- **Exercise goal**: Word for word, set down the lines from the one that contains "cyan cross at (157, 123): moved" through the final line of the data; no pictures belong in the copy.

[Multi-step shape edit data]
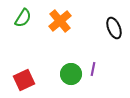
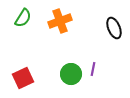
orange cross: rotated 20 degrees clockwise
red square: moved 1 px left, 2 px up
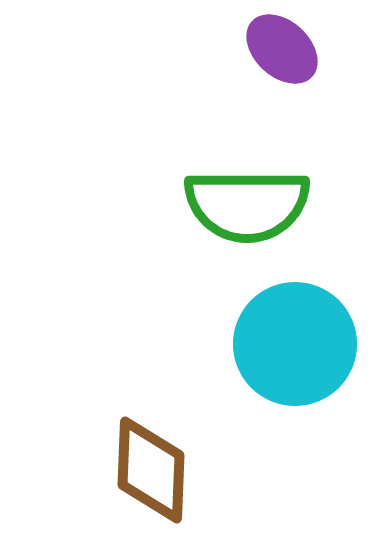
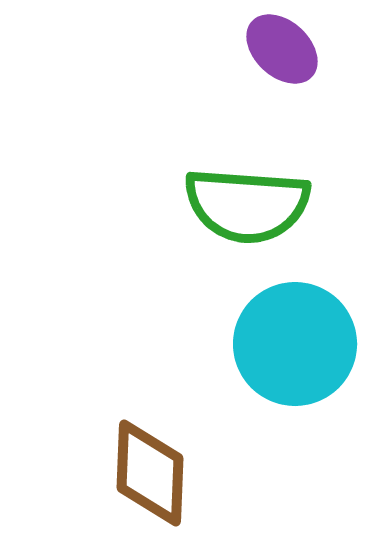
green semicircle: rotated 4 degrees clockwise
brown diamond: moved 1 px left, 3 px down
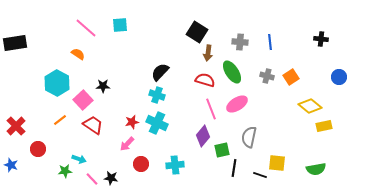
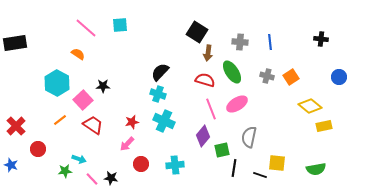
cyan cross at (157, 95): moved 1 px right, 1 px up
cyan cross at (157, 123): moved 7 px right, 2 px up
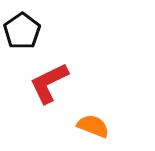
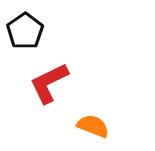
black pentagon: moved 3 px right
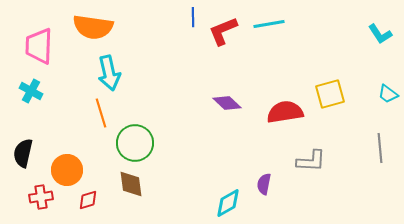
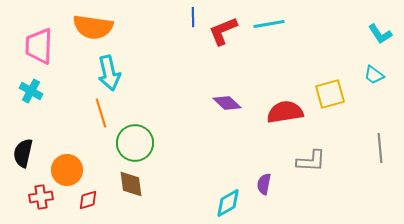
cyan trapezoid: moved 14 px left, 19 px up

- **Solution to the exercise**:
cyan cross at (157, 123): moved 7 px right, 2 px up
black pentagon: moved 3 px right
cyan trapezoid: moved 14 px left, 19 px up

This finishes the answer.